YOUR ASSIGNMENT: Below, locate the line that contains "(836, 513) = (648, 248): purple". Repeat exactly from that line to the line that contains "(469, 230) = (499, 233): none -> purple can", inclusive, leaving out the pictures.

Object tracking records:
----

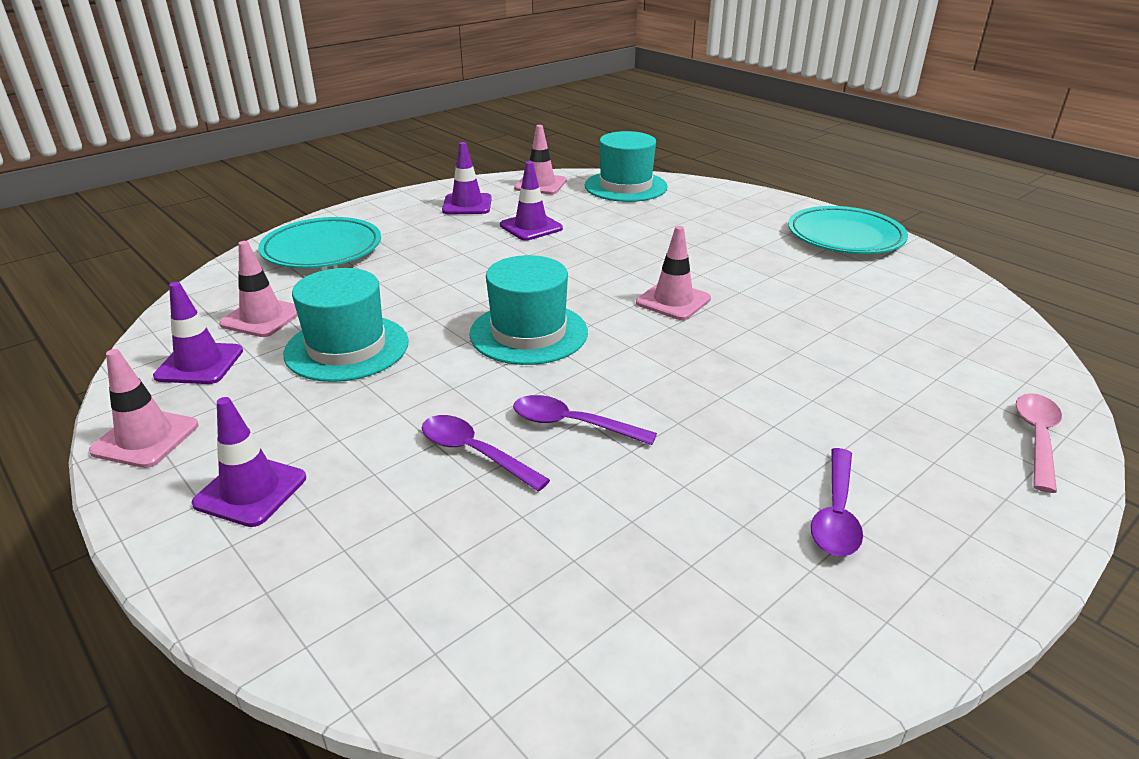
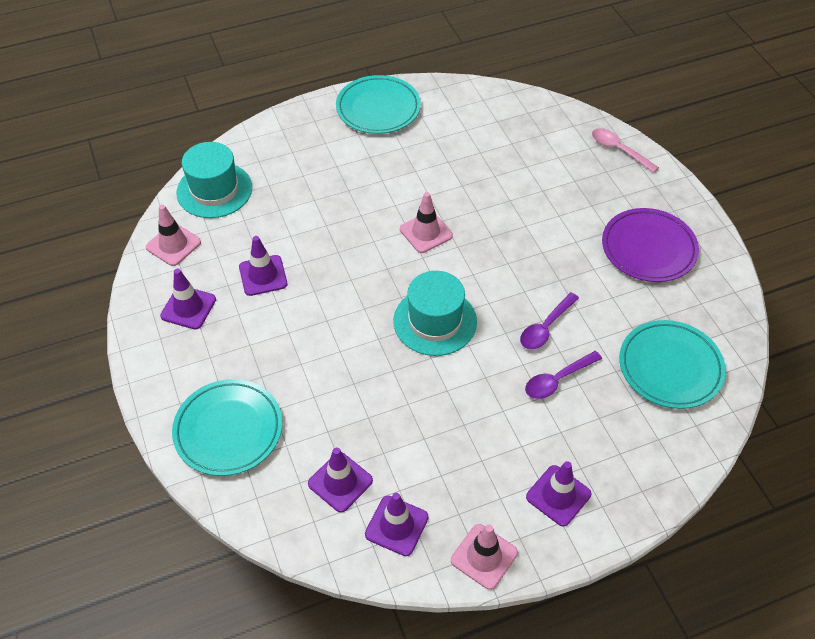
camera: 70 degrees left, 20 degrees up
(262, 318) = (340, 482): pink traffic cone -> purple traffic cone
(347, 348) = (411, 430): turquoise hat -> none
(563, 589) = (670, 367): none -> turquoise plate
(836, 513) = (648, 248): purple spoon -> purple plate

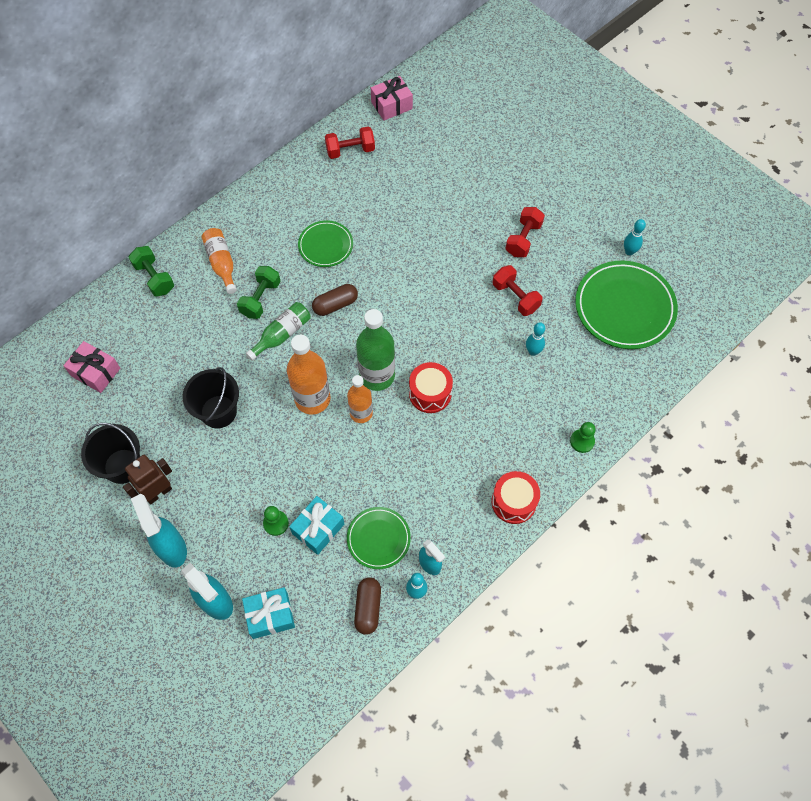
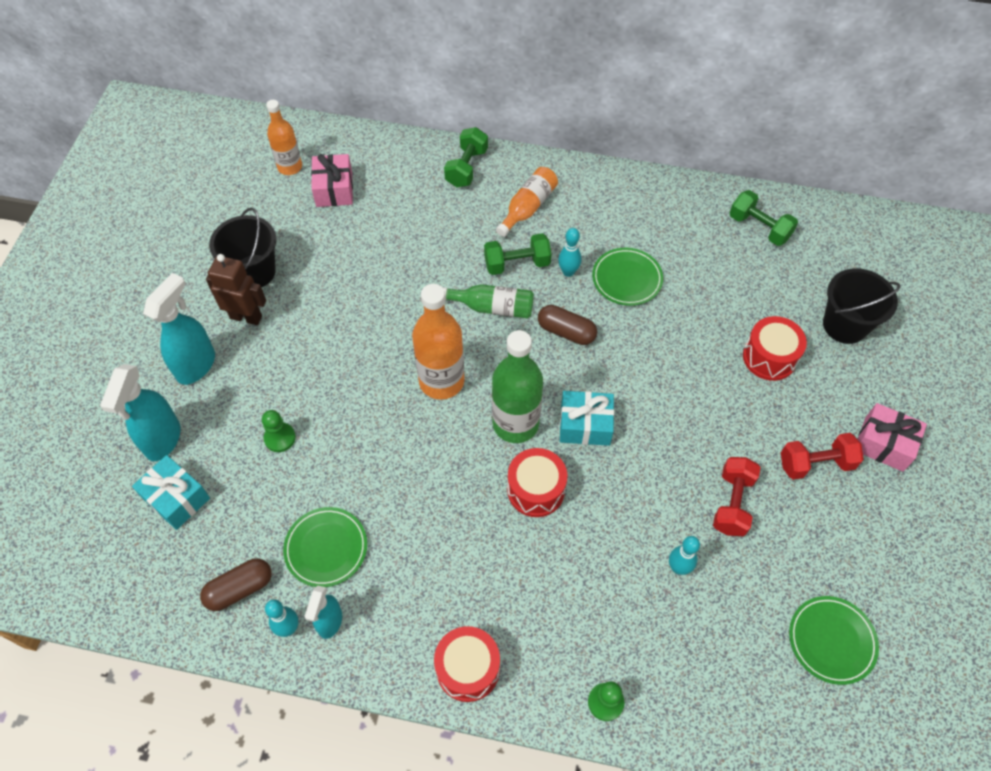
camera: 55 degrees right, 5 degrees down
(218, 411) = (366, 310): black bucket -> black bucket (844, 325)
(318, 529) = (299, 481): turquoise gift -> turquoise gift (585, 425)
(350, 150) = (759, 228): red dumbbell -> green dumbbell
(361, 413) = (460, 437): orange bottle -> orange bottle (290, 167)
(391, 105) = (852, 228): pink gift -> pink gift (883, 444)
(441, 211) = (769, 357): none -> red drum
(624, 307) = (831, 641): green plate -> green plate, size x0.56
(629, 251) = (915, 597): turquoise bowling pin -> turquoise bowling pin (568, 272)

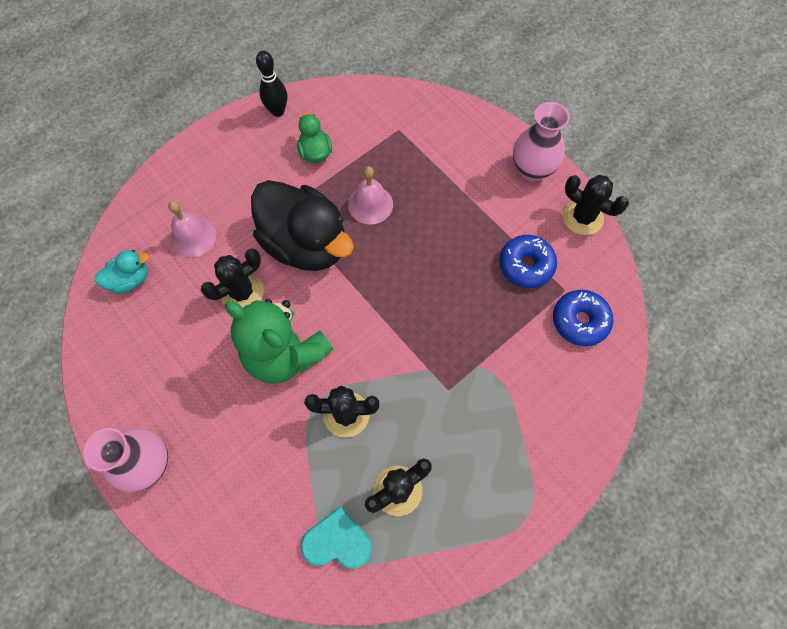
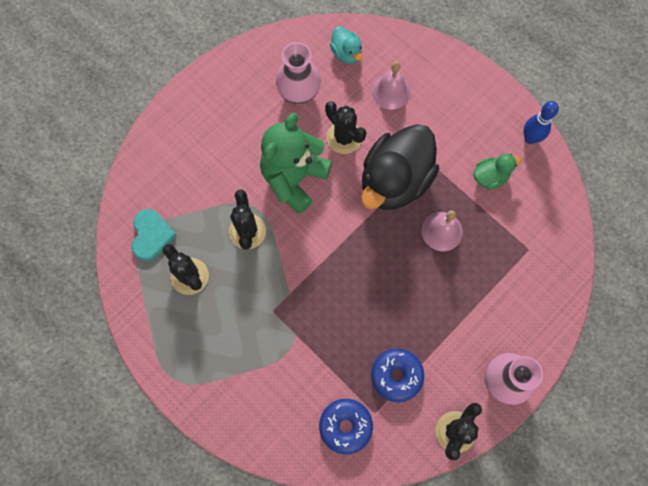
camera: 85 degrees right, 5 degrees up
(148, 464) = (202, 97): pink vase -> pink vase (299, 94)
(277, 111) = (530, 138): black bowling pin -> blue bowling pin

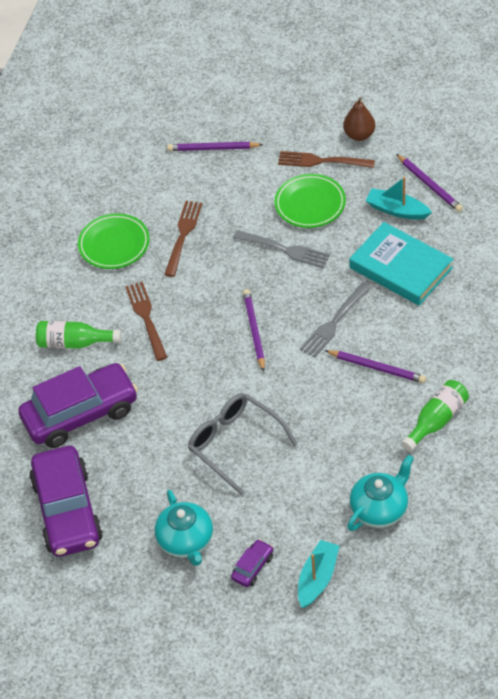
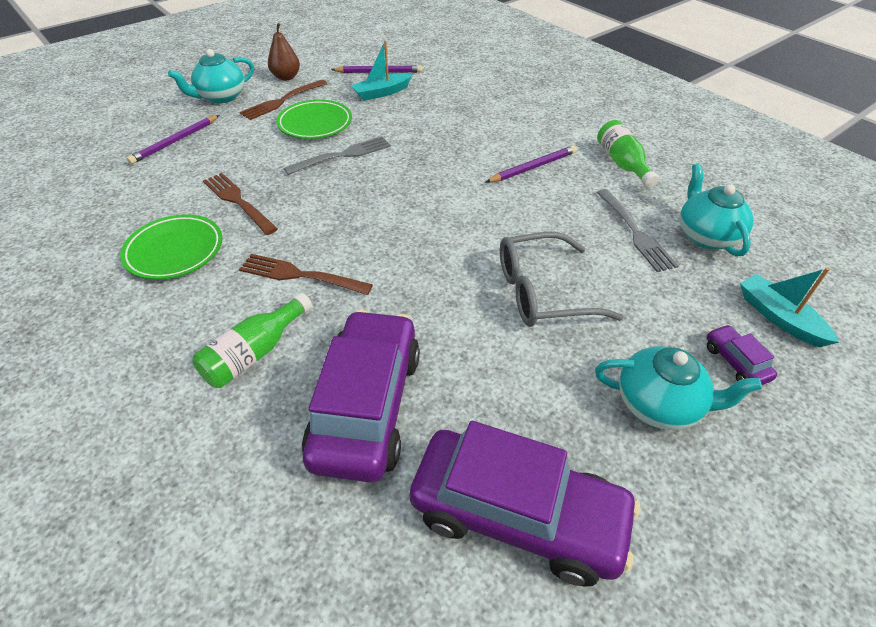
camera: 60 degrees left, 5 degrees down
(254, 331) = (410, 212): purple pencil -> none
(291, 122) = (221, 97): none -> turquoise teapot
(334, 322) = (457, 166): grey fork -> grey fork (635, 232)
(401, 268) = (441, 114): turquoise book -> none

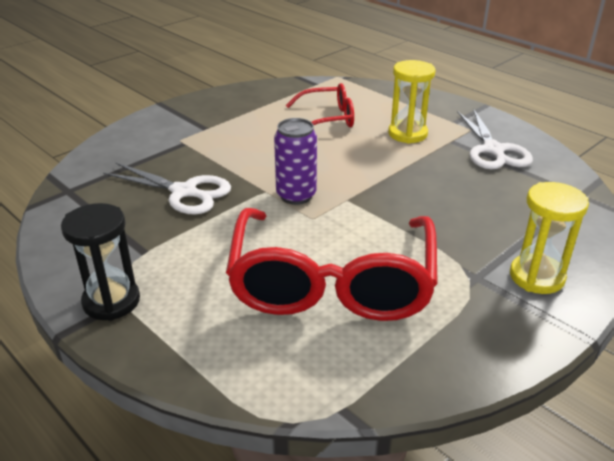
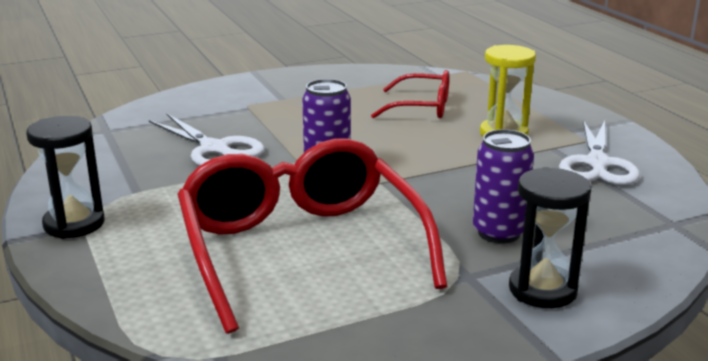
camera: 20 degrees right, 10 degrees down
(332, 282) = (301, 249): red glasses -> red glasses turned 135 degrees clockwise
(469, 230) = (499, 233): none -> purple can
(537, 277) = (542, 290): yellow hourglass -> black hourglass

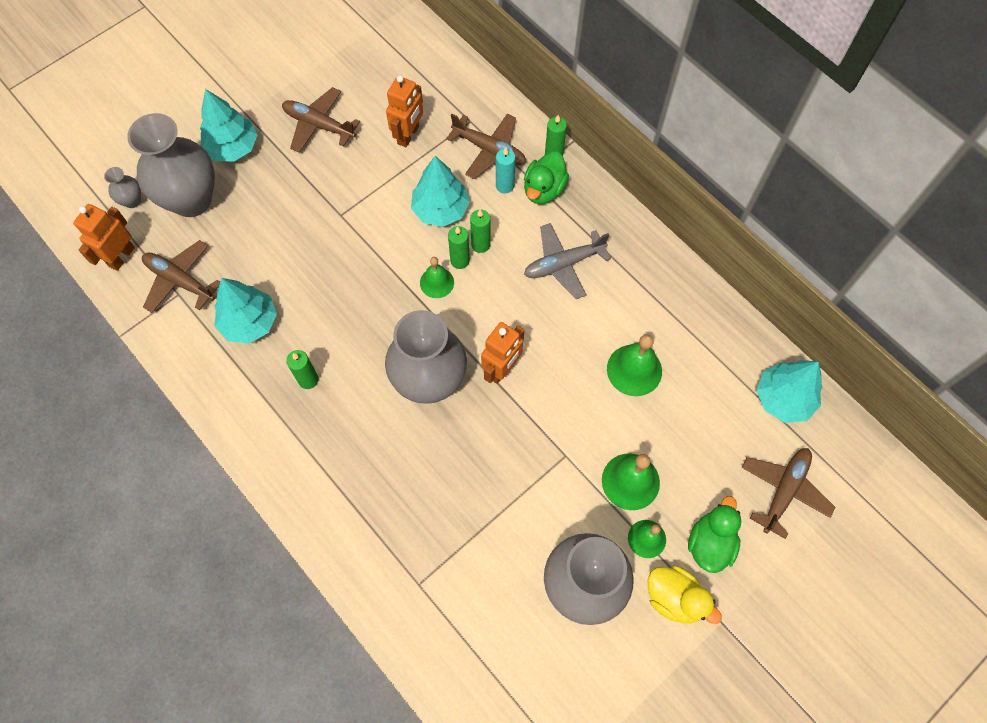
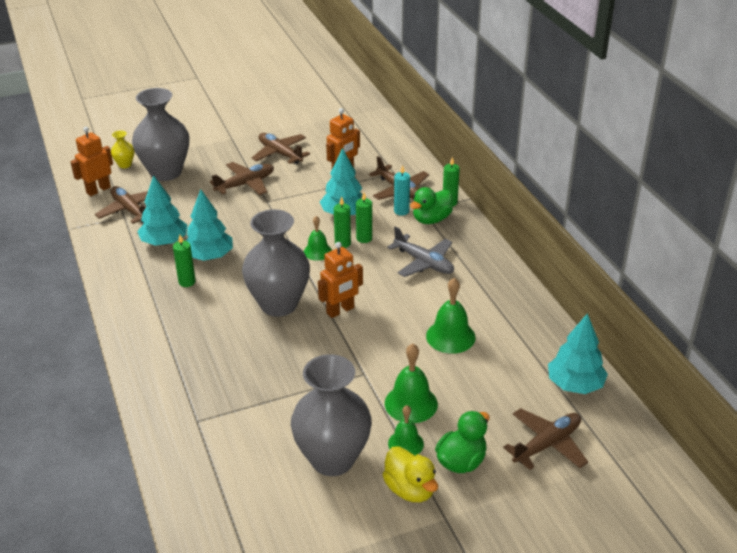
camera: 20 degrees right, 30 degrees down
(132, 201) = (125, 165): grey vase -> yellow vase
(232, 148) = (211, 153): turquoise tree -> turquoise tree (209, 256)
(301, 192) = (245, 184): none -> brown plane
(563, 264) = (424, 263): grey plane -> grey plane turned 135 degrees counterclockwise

----

SOLUTION TO THIS PROBLEM:
(836, 513) = (648, 248): purple spoon -> purple plate

camera: 55 degrees right, 5 degrees down
(218, 411) = (366, 310): black bucket -> black bucket (844, 325)
(318, 529) = (299, 481): turquoise gift -> turquoise gift (585, 425)
(350, 150) = (759, 228): red dumbbell -> green dumbbell
(361, 413) = (460, 437): orange bottle -> orange bottle (290, 167)
(391, 105) = (852, 228): pink gift -> pink gift (883, 444)
(441, 211) = (769, 357): none -> red drum
(624, 307) = (831, 641): green plate -> green plate, size x0.56
(629, 251) = (915, 597): turquoise bowling pin -> turquoise bowling pin (568, 272)

camera: 85 degrees right, 5 degrees up
(148, 464) = (202, 97): pink vase -> pink vase (299, 94)
(277, 111) = (530, 138): black bowling pin -> blue bowling pin

camera: 60 degrees left, 5 degrees down
(254, 331) = (410, 212): purple pencil -> none
(291, 122) = (221, 97): none -> turquoise teapot
(334, 322) = (457, 166): grey fork -> grey fork (635, 232)
(401, 268) = (441, 114): turquoise book -> none

camera: 20 degrees right, 10 degrees down
(332, 282) = (301, 249): red glasses -> red glasses turned 135 degrees clockwise
(469, 230) = (499, 233): none -> purple can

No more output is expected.